Given records:

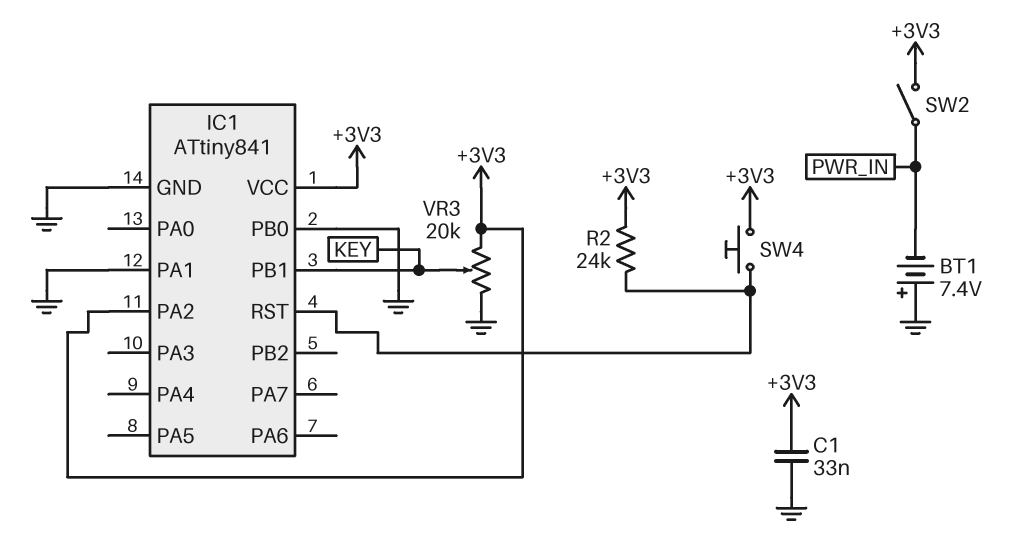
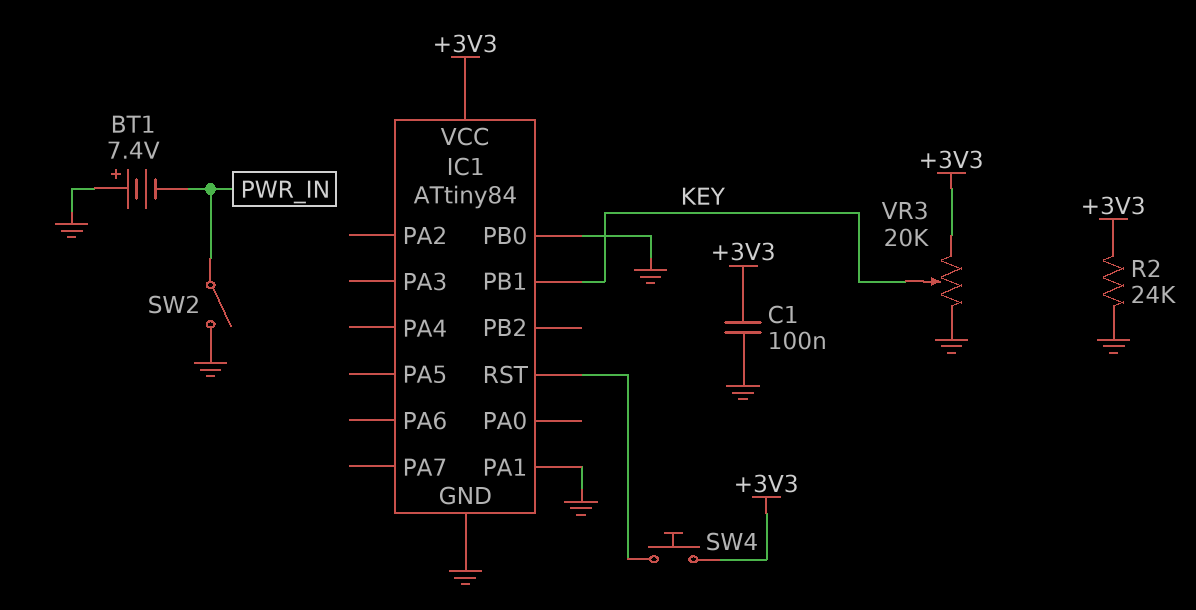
C1: 33nF (+3V3, GND) -> 100nF (+3V3, GND)
IC1: ATtiny841 -> ATtiny84
IC1 pin PA2: +3V3 -> none
R2: 24k (+3V3, IC1/RST) -> 24k (+3V3, GND)
SW2: switch (+3V3, PWR_IN) -> switch (GND, PWR_IN)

Action item: All records should be output exactly, with the pictures left out.

Your response:
C1: 33nF (+3V3, GND) -> 100nF (+3V3, GND)
IC1: ATtiny841 -> ATtiny84
IC1 pin PA2: +3V3 -> none
R2: 24k (+3V3, IC1/RST) -> 24k (+3V3, GND)
SW2: switch (+3V3, PWR_IN) -> switch (GND, PWR_IN)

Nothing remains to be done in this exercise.